* **Exercise aim**: Working through the entries below, find how many lines include "disappeared", then write only that number.

* **Records excerpted from a collection**:
****************
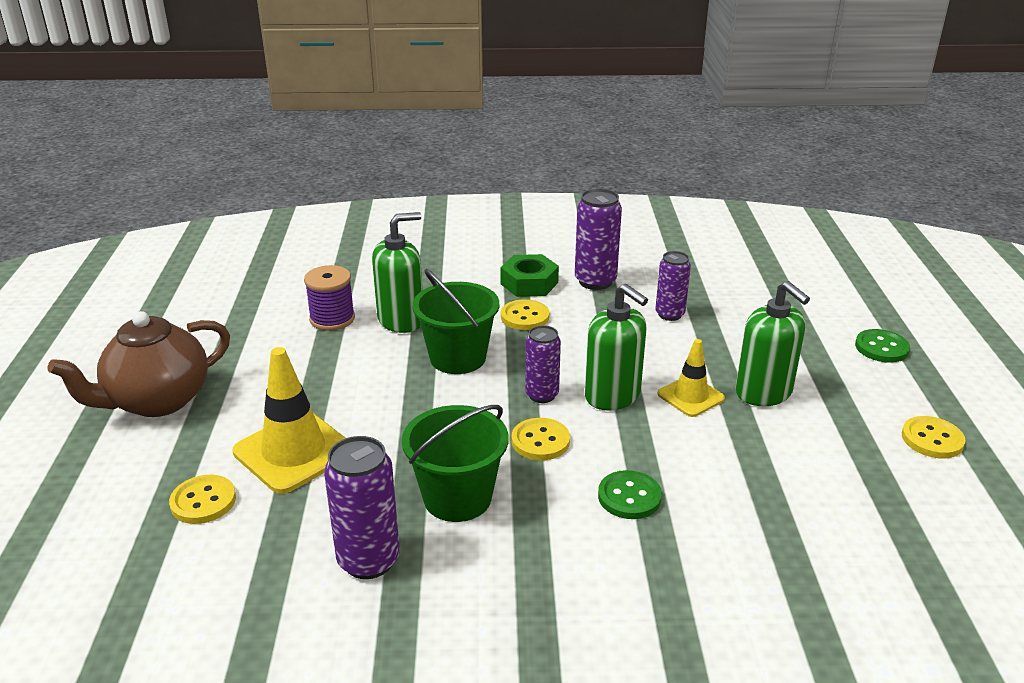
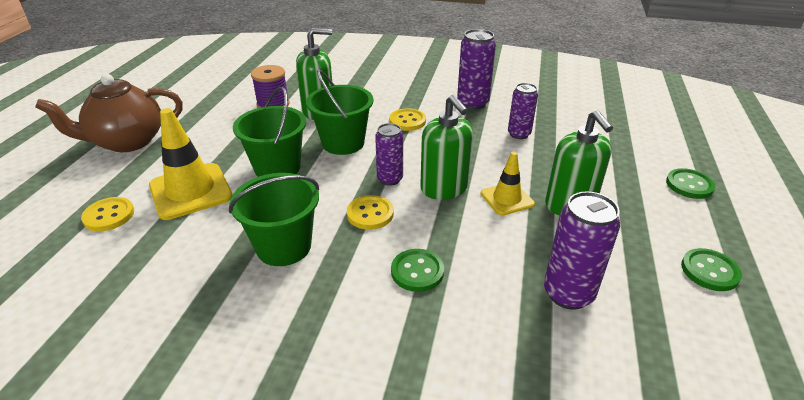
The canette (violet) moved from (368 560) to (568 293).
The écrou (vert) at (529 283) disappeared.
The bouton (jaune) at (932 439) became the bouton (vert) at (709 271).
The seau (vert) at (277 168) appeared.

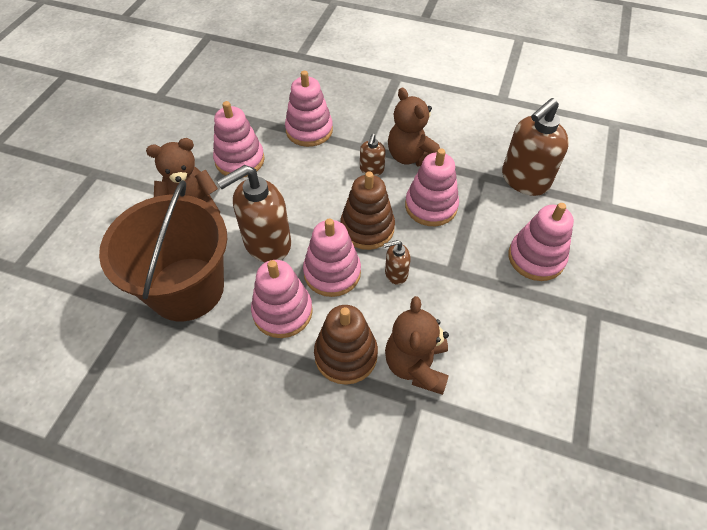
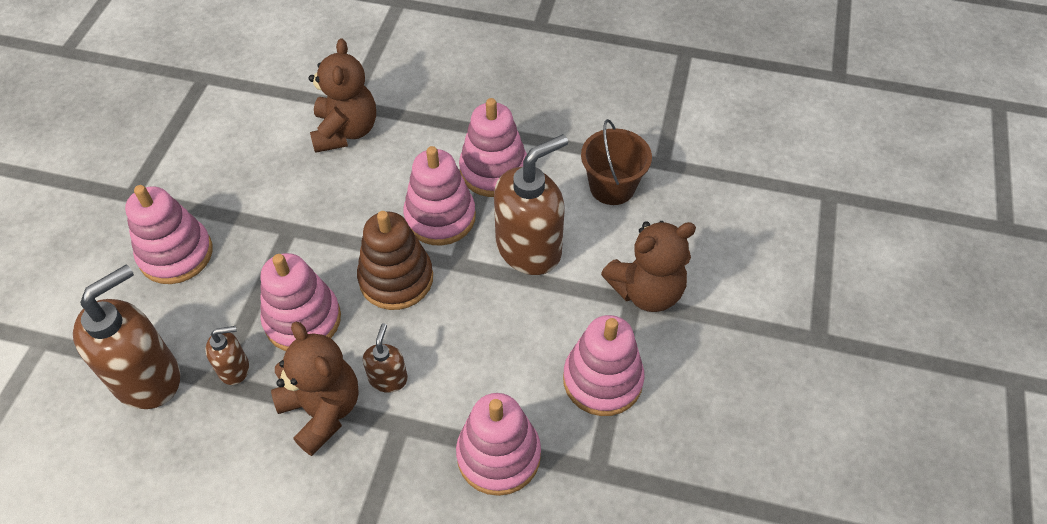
The seau (marron) at (186 288) changed to 0.52 times the size.
The jouet à empiler (marron) at (346 355) disappeared.
The distributeur de savon (marron) moved from (395 273) to (234 368).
****************
* **Solution**: 2